Top of INPUT

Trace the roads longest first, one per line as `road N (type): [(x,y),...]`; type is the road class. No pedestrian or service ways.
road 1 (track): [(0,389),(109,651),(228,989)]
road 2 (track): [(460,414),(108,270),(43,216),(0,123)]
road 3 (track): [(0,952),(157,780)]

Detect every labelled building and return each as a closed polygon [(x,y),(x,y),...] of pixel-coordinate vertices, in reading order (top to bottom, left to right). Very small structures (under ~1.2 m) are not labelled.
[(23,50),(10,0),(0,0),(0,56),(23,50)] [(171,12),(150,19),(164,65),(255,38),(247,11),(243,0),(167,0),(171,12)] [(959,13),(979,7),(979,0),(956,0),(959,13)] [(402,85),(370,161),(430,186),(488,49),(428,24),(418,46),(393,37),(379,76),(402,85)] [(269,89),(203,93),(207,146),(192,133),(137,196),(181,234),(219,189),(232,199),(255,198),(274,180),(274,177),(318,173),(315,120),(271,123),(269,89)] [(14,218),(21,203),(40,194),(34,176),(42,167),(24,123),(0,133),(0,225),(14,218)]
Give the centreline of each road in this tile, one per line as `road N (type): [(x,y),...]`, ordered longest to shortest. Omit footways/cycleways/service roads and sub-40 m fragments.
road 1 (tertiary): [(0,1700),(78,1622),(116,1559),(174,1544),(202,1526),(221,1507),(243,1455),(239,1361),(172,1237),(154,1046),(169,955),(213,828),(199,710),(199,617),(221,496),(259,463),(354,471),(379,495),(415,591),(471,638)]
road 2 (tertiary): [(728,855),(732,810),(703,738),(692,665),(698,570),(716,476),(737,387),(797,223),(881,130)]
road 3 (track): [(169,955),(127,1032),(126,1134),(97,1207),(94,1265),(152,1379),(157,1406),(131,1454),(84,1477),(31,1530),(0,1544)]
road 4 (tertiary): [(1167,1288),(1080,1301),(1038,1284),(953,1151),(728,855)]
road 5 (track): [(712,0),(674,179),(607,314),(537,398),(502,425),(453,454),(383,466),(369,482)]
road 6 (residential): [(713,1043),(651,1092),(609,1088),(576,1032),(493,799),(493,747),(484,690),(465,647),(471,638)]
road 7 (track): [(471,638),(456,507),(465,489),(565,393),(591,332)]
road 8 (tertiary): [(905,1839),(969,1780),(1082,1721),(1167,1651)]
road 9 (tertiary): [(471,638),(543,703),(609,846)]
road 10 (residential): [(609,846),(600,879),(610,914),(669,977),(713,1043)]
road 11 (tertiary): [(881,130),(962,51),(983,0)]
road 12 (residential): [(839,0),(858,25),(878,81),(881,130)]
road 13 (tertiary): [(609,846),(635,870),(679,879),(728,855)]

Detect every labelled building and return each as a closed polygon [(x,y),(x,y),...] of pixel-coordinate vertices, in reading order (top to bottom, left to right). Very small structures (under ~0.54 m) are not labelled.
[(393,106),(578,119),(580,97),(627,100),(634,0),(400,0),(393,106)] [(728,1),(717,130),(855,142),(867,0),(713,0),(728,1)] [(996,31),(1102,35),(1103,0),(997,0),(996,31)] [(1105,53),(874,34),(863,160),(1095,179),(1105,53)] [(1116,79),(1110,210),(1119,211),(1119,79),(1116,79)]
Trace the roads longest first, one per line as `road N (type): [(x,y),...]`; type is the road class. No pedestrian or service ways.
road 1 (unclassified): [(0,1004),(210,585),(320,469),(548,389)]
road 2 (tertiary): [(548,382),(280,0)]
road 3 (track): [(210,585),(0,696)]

Bottom of INPUT

→ **TASK DETAILS**
All the entries are to be set down exactly as they appear.

→ **SOLUTION BELOW**
Trace the roads longest first, one per line as `road N (type): [(x,y),...]`; type is the road class. No pedestrian or service ways.
road 1 (track): [(0,389),(109,651),(228,989)]
road 2 (track): [(460,414),(108,270),(43,216),(0,123)]
road 3 (track): [(0,952),(157,780)]

Detect every labelled building and return each as a closed polygon [(x,y),(x,y),...] of pixel-coordinate vertices, in reading order (top to bottom, left to right). Very small structures (under ~1.2 m) are not labelled.
[(23,50),(10,0),(0,0),(0,56),(23,50)] [(171,12),(150,19),(164,65),(255,38),(247,11),(243,0),(167,0),(171,12)] [(959,13),(979,7),(979,0),(956,0),(959,13)] [(402,85),(370,161),(430,186),(488,49),(428,24),(418,46),(393,37),(379,76),(402,85)] [(269,89),(203,93),(207,146),(192,133),(137,196),(181,234),(219,189),(232,199),(255,198),(274,180),(274,177),(318,173),(315,120),(271,123),(269,89)] [(14,218),(21,203),(40,194),(34,176),(42,167),(24,123),(0,133),(0,225),(14,218)]
Give the centreline of each road in this tile, one per line as `road N (type): [(x,y),...]`, ordered longest to shortest. Omit footways/cycleways/service roads and sub-40 m fragments.
road 1 (tertiary): [(0,1700),(78,1622),(116,1559),(174,1544),(202,1526),(221,1507),(243,1455),(239,1361),(172,1237),(154,1046),(169,955),(213,828),(199,710),(199,617),(221,496),(259,463),(354,471),(379,495),(415,591),(471,638)]
road 2 (tertiary): [(728,855),(732,810),(703,738),(692,665),(698,570),(716,476),(737,387),(797,223),(881,130)]
road 3 (track): [(169,955),(127,1032),(126,1134),(97,1207),(94,1265),(152,1379),(157,1406),(131,1454),(84,1477),(31,1530),(0,1544)]
road 4 (tertiary): [(1167,1288),(1080,1301),(1038,1284),(953,1151),(728,855)]
road 5 (track): [(712,0),(674,179),(607,314),(537,398),(502,425),(453,454),(383,466),(369,482)]
road 6 (residential): [(713,1043),(651,1092),(609,1088),(576,1032),(493,799),(493,747),(484,690),(465,647),(471,638)]
road 7 (track): [(471,638),(456,507),(465,489),(565,393),(591,332)]
road 8 (tertiary): [(905,1839),(969,1780),(1082,1721),(1167,1651)]
road 9 (tertiary): [(471,638),(543,703),(609,846)]
road 10 (residential): [(609,846),(600,879),(610,914),(669,977),(713,1043)]
road 11 (tertiary): [(881,130),(962,51),(983,0)]
road 12 (residential): [(839,0),(858,25),(878,81),(881,130)]
road 13 (tertiary): [(609,846),(635,870),(679,879),(728,855)]

Detect every labelled building and return each as a closed polygon [(x,y),(x,y),...] of pixel-coordinate vertices, in reading order (top to bottom, left to right). Very small structures (under ~0.54 m) are not labelled.
[(393,106),(578,119),(580,97),(627,100),(634,0),(400,0),(393,106)] [(728,1),(717,130),(855,142),(867,0),(713,0),(728,1)] [(996,31),(1102,35),(1103,0),(997,0),(996,31)] [(1105,53),(874,34),(863,160),(1095,179),(1105,53)] [(1116,79),(1110,210),(1119,211),(1119,79),(1116,79)]
Trace the roads longest first, one per line as `road N (type): [(x,y),...]`; type is the road class. No pedestrian or service ways.
road 1 (unclassified): [(0,1004),(210,585),(320,469),(548,389)]
road 2 (tertiary): [(548,382),(280,0)]
road 3 (track): [(210,585),(0,696)]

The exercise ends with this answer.